[Version comparison data]
::::

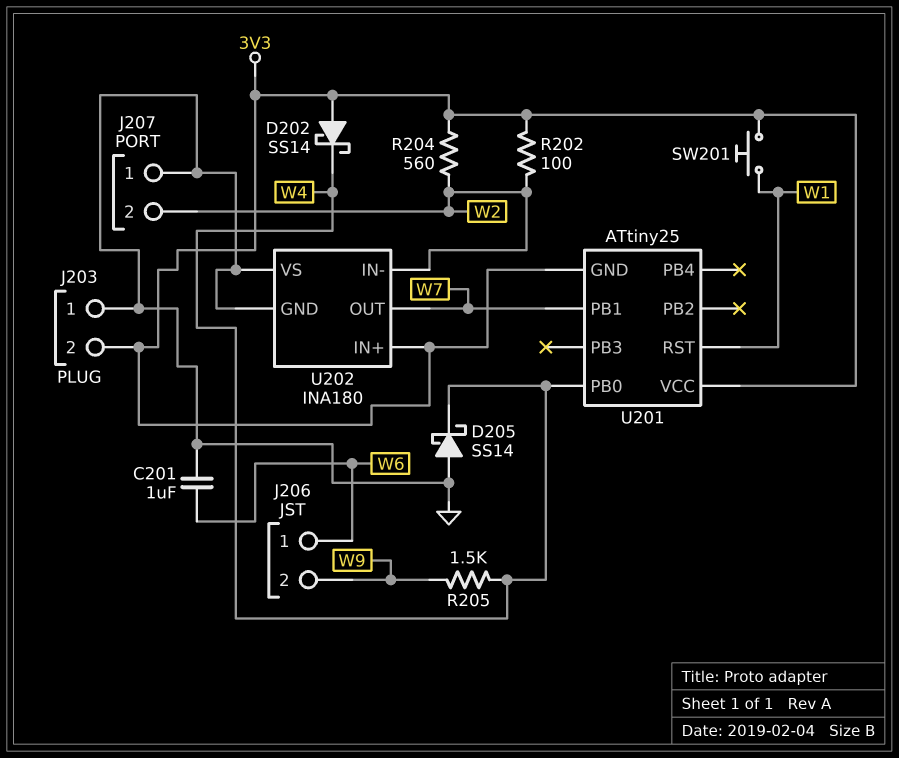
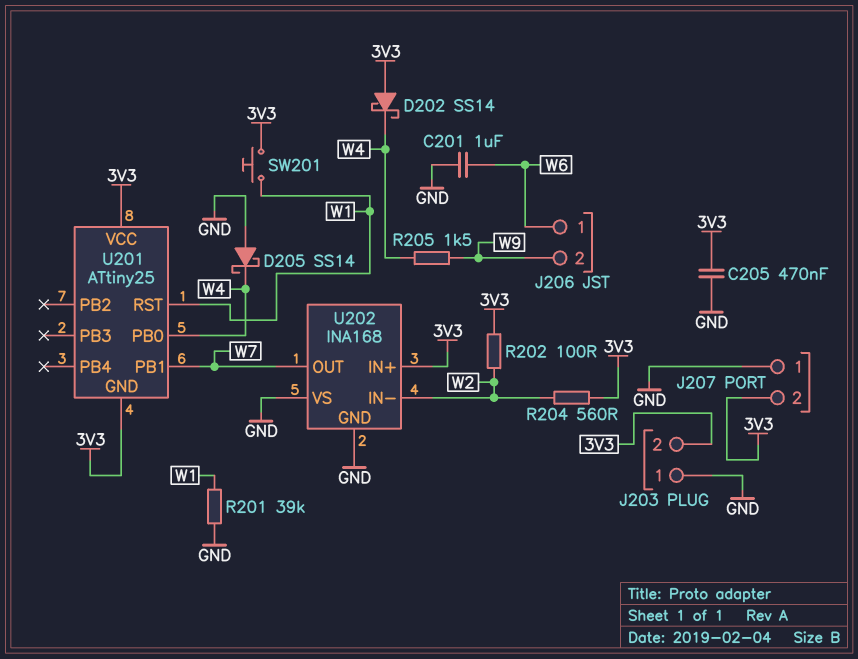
C205: none -> 470nF (3V3, GND)
J207 pin 2: W2 -> 3V3
R201: none -> 39k (GND, W1)
U202: INA180 -> INA168

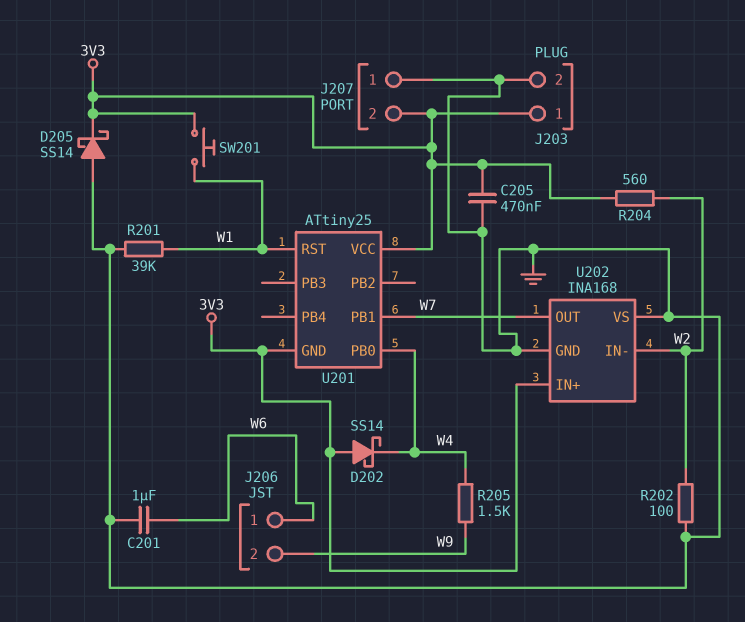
D205: schottky SS14 (A GND, K W4) -> schottky SS14 (A GND, K 3V3)
J203 pin 1: GND -> 3V3
J203 pin 2: 3V3 -> GND
R202: 100 (3V3, W2) -> 100 (GND, W2)

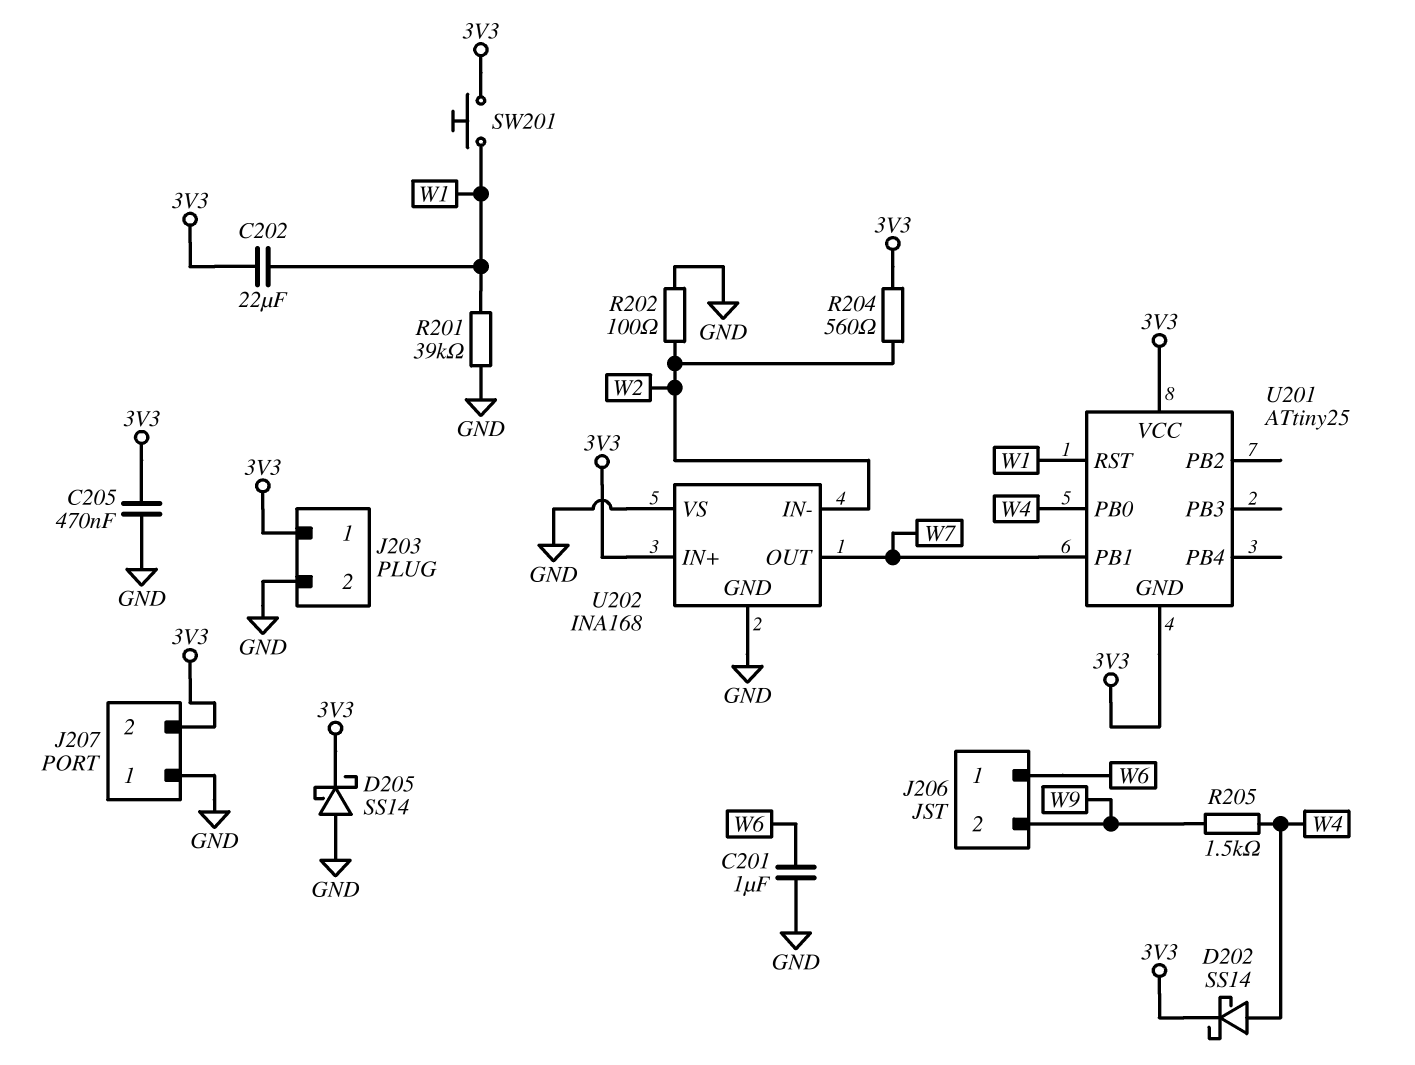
C202: none -> 22uF (3V3, W1)
D202: schottky SS14 (A 3V3, K W4) -> schottky SS14 (A W4, K 3V3)

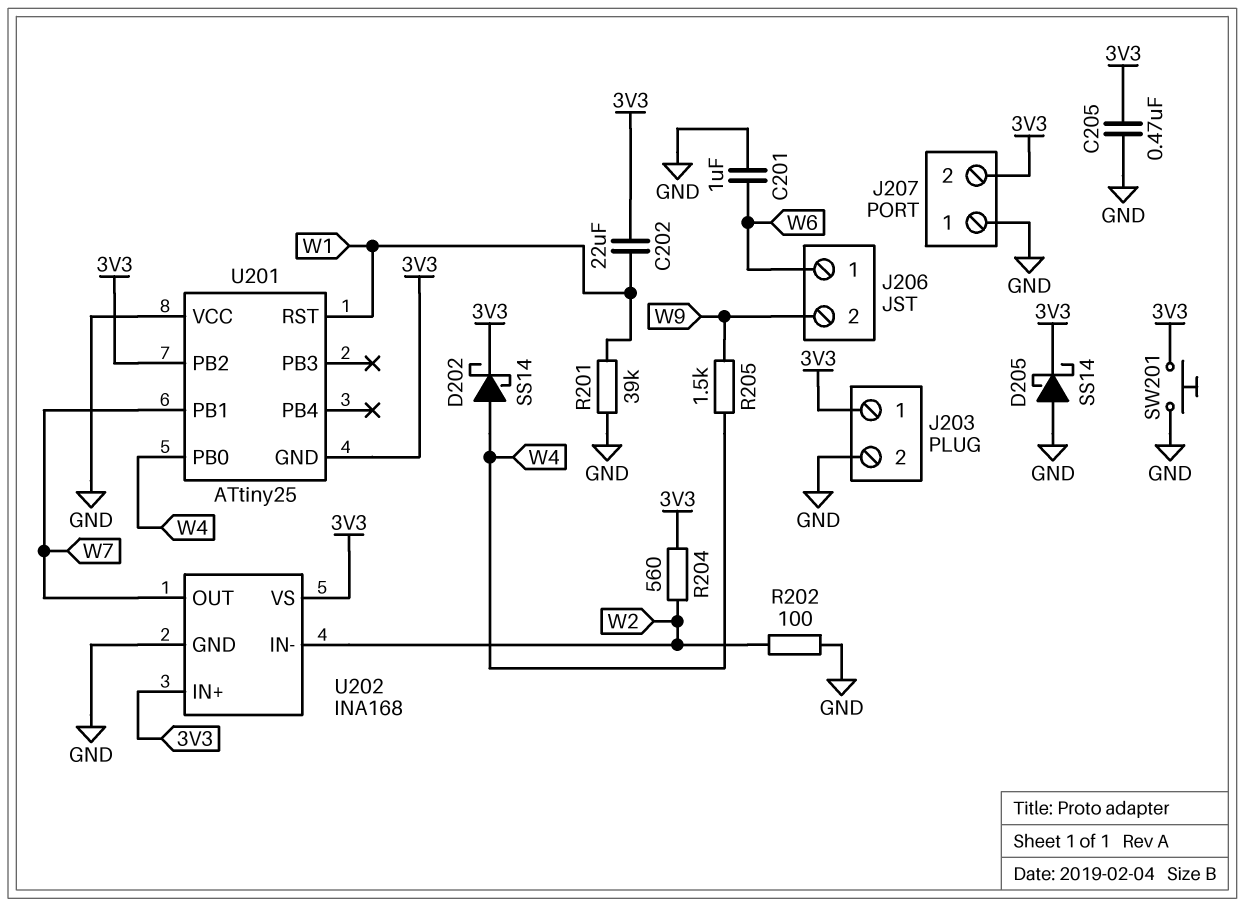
SW201: button (3V3, W1) -> button (3V3, GND)
U201 pin PB2: none -> 3V3
U201 pin VCC: 3V3 -> GND
U202 pin VS: GND -> 3V3

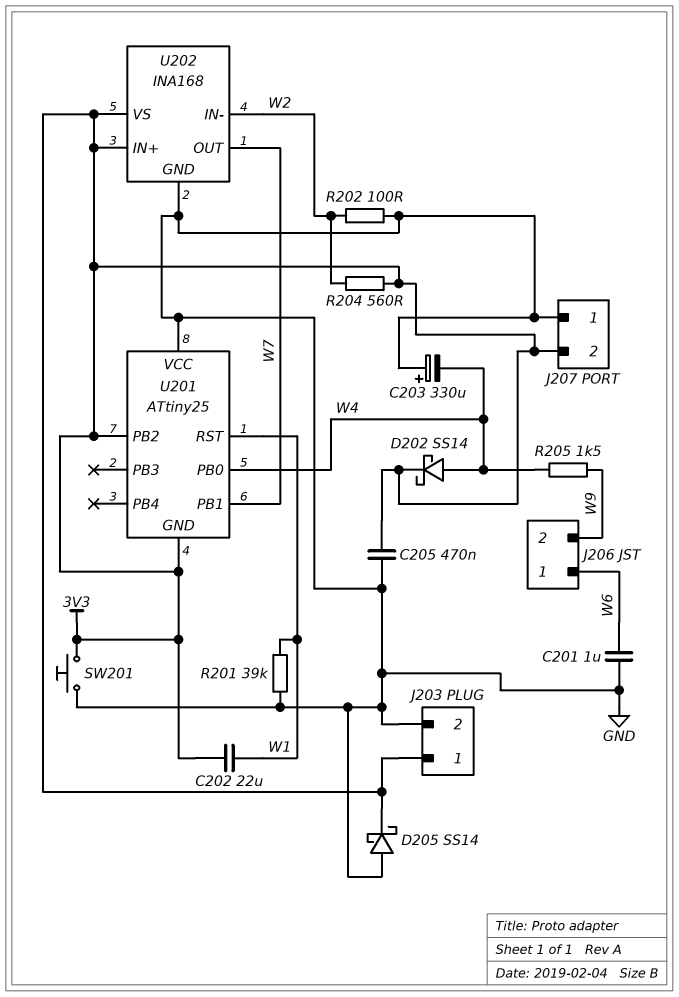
C203: none -> 330uF (plus GND, minus W4)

::::

# [Task brief]
Locate the word "schottky" in the data above. Copy every line carrying it.

# [Your solution]
D205: schottky SS14 (A GND, K W4) -> schottky SS14 (A GND, K 3V3)
D202: schottky SS14 (A 3V3, K W4) -> schottky SS14 (A W4, K 3V3)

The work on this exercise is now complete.